* **Task directions**:
Quote the records below word for word, please, from the very first line through the one that contains "- repainted: poire/jaune", and nothing beyond it.

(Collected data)
##############################

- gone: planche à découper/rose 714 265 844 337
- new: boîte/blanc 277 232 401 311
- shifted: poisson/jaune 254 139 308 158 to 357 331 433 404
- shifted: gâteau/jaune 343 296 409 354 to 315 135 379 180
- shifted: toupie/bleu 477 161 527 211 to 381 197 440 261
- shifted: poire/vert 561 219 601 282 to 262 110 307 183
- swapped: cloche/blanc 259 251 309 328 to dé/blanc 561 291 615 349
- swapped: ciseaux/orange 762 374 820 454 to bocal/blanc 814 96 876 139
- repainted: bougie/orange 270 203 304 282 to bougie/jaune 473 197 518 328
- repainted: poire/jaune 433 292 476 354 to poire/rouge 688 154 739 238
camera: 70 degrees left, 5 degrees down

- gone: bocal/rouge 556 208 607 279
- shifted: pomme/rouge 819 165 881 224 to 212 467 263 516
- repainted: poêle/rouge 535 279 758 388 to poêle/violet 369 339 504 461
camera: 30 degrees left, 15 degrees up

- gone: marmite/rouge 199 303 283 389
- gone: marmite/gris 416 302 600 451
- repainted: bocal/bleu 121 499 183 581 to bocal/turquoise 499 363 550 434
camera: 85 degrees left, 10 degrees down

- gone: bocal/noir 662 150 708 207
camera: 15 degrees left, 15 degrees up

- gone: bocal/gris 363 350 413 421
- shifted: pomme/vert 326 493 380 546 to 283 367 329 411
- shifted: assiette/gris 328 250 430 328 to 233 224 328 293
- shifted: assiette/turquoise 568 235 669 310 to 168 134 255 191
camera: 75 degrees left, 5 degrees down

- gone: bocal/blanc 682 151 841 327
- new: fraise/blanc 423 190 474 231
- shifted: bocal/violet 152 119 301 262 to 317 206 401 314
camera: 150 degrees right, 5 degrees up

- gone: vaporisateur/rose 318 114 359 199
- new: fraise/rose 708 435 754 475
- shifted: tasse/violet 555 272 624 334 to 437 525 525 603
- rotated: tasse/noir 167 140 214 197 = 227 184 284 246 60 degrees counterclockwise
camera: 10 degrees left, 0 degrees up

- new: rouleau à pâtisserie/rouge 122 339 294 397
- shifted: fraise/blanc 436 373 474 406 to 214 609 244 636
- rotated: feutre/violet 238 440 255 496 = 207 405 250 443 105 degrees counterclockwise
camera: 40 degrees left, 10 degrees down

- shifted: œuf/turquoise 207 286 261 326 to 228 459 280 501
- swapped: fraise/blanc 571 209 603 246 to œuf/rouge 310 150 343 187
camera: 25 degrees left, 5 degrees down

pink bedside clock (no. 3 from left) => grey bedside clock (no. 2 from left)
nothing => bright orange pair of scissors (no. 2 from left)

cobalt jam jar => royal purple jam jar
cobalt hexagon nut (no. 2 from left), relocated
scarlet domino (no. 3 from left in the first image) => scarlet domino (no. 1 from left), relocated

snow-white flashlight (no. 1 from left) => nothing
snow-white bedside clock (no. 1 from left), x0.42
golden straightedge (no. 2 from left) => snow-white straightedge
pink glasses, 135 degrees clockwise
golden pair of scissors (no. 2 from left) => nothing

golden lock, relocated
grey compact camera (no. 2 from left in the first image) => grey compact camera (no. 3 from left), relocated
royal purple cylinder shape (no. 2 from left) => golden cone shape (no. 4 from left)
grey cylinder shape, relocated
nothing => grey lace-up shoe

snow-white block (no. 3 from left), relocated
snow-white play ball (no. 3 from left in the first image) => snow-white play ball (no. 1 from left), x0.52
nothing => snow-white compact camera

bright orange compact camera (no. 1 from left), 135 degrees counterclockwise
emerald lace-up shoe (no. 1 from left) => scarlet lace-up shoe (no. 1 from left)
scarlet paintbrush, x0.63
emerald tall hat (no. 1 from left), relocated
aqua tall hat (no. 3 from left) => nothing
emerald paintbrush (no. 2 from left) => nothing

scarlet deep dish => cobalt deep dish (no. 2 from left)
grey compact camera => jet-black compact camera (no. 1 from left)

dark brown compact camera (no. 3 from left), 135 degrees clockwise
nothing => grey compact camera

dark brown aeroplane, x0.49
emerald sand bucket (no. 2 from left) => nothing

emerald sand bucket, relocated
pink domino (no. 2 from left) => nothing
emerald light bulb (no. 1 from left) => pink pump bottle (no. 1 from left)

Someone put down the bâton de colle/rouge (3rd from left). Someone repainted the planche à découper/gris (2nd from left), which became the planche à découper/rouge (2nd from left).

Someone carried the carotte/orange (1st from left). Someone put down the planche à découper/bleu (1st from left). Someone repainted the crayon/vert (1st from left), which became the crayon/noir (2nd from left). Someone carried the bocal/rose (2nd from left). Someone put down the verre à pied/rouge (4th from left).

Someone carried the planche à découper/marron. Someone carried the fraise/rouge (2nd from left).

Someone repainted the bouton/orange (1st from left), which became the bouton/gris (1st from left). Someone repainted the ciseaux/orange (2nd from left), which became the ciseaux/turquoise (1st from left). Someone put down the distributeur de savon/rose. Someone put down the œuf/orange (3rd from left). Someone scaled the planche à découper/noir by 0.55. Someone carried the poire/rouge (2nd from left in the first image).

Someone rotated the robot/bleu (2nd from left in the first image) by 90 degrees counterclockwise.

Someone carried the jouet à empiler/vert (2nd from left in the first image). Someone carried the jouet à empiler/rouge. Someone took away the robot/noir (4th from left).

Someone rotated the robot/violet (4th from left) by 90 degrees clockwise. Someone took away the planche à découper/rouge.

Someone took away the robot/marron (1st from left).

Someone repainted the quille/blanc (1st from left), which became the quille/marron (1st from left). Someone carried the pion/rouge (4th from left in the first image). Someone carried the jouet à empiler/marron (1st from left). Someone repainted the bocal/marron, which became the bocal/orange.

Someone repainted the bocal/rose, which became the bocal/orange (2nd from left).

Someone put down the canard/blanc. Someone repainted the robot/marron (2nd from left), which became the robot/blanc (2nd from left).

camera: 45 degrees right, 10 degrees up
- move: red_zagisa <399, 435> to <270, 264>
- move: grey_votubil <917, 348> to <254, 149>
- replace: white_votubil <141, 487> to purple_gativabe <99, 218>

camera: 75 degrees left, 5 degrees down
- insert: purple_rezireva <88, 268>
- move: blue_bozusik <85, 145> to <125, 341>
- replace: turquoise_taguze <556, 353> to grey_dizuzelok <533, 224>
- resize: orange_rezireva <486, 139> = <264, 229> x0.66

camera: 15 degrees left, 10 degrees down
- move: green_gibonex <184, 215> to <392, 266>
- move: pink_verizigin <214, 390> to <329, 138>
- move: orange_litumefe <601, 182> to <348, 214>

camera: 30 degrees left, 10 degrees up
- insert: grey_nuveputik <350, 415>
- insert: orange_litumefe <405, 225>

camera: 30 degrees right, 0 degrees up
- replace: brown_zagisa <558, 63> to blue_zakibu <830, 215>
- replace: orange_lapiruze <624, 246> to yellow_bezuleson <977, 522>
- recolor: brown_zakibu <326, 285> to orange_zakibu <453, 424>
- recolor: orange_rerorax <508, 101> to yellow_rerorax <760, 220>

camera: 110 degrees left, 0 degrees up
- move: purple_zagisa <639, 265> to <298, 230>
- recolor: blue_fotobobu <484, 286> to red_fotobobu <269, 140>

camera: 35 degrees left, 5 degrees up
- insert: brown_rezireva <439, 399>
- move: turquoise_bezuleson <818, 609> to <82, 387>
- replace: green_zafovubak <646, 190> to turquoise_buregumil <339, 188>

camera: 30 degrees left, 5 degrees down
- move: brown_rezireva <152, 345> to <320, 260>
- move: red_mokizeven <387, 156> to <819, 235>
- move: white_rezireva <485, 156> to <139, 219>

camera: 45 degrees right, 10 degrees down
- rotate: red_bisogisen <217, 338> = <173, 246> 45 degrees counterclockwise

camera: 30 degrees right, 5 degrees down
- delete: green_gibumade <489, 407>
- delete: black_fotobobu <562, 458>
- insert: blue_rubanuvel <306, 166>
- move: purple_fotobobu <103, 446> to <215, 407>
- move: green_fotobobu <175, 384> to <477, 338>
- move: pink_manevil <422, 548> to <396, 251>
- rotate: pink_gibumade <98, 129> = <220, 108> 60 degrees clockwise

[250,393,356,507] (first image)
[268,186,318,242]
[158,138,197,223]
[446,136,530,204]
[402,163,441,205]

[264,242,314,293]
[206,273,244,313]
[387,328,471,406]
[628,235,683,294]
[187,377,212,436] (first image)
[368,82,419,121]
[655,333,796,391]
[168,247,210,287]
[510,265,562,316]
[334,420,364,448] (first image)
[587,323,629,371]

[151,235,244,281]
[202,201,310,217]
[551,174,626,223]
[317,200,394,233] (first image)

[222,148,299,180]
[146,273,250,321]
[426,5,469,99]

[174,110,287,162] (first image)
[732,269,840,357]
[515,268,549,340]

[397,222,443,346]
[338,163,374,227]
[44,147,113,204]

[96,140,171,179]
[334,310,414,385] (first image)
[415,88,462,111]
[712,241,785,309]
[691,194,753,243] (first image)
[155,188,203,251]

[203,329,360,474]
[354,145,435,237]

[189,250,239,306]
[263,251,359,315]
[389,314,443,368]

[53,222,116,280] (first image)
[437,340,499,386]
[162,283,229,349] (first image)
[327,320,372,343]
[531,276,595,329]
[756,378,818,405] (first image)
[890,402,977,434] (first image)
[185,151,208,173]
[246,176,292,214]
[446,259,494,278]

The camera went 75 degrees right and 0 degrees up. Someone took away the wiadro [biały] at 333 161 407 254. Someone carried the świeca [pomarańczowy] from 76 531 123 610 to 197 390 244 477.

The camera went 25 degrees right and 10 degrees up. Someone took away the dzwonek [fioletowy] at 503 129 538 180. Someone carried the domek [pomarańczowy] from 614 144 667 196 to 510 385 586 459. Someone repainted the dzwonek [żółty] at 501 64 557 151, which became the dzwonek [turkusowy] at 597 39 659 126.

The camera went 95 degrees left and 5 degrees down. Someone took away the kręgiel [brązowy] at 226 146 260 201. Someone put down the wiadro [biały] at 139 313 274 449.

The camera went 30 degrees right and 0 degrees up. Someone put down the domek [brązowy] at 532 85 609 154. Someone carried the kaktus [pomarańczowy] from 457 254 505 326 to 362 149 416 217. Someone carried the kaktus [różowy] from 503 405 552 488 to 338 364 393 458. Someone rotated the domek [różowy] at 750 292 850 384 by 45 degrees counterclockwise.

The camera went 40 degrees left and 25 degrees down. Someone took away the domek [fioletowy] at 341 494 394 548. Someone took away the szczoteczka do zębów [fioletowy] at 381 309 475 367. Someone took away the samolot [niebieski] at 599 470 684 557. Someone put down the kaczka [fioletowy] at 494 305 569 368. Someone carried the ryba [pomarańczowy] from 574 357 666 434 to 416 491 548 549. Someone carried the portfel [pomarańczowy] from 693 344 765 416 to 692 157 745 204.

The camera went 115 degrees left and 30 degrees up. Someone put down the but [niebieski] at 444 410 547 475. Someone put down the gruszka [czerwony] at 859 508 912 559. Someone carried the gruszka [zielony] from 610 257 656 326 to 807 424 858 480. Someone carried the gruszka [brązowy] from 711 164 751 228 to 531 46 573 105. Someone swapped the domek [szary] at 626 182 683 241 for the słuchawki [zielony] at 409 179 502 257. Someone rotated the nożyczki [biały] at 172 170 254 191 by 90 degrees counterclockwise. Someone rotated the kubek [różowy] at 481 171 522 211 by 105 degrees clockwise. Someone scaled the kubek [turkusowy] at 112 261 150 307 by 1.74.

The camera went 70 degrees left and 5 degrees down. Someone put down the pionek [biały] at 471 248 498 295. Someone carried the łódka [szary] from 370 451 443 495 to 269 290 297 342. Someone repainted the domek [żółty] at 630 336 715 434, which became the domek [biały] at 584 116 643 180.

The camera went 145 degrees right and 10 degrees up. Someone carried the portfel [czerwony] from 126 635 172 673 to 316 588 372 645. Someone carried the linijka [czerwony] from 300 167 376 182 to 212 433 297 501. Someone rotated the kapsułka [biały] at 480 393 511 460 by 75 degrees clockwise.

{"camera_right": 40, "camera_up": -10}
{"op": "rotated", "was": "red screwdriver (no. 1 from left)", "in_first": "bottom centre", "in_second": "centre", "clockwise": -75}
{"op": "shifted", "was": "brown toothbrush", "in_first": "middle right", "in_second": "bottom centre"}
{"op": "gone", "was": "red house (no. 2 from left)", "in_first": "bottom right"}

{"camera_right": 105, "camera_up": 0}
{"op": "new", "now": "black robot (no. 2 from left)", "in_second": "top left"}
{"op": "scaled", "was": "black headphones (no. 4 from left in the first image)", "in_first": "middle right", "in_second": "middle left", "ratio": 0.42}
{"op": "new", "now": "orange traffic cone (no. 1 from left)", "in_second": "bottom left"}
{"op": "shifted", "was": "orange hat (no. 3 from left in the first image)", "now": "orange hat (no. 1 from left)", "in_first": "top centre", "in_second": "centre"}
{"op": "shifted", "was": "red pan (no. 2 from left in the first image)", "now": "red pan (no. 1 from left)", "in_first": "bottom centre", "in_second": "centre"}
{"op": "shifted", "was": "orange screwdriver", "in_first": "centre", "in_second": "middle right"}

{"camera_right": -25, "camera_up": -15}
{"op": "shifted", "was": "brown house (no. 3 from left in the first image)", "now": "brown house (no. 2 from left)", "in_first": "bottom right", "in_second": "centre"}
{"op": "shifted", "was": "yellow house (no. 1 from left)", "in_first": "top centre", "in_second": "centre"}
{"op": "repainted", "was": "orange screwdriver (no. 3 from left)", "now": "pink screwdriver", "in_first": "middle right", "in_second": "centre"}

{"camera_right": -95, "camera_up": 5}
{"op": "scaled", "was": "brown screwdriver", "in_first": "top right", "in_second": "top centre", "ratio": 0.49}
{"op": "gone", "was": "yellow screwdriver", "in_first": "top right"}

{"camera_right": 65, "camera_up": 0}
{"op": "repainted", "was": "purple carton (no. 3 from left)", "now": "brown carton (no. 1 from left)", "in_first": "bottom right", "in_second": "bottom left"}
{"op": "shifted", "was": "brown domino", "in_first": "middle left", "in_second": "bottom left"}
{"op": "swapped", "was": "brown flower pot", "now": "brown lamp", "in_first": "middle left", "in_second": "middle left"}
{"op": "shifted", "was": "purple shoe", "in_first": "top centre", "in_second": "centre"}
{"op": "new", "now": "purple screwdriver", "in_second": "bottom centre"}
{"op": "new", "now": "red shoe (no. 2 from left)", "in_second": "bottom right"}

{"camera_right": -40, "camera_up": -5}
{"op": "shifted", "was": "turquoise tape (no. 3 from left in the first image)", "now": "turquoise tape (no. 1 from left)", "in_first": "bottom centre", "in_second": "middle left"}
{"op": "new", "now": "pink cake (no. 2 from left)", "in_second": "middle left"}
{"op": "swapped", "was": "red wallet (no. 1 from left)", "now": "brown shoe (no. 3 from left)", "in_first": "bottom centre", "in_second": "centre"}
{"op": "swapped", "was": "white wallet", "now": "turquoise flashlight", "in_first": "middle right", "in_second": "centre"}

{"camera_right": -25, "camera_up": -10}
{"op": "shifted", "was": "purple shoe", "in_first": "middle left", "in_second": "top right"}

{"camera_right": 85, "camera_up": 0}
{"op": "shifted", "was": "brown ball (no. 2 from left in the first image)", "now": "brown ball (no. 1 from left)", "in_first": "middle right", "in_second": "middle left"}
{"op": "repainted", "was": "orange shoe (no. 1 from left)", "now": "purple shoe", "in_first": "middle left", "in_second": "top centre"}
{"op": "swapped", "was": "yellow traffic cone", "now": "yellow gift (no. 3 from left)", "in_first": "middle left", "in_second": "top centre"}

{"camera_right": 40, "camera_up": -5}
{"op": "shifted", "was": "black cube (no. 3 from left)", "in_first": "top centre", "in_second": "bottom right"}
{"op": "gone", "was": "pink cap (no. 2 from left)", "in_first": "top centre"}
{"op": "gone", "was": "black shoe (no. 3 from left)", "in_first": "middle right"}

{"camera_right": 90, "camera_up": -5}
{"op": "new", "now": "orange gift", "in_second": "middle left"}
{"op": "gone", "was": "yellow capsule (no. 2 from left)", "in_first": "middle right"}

##############################

* **Solution for this exercise**:
- gone: planche à découper/rose 714 265 844 337
- new: boîte/blanc 277 232 401 311
- shifted: poisson/jaune 254 139 308 158 to 357 331 433 404
- shifted: gâteau/jaune 343 296 409 354 to 315 135 379 180
- shifted: toupie/bleu 477 161 527 211 to 381 197 440 261
- shifted: poire/vert 561 219 601 282 to 262 110 307 183
- swapped: cloche/blanc 259 251 309 328 to dé/blanc 561 291 615 349
- swapped: ciseaux/orange 762 374 820 454 to bocal/blanc 814 96 876 139
- repainted: bougie/orange 270 203 304 282 to bougie/jaune 473 197 518 328
- repainted: poire/jaune 433 292 476 354 to poire/rouge 688 154 739 238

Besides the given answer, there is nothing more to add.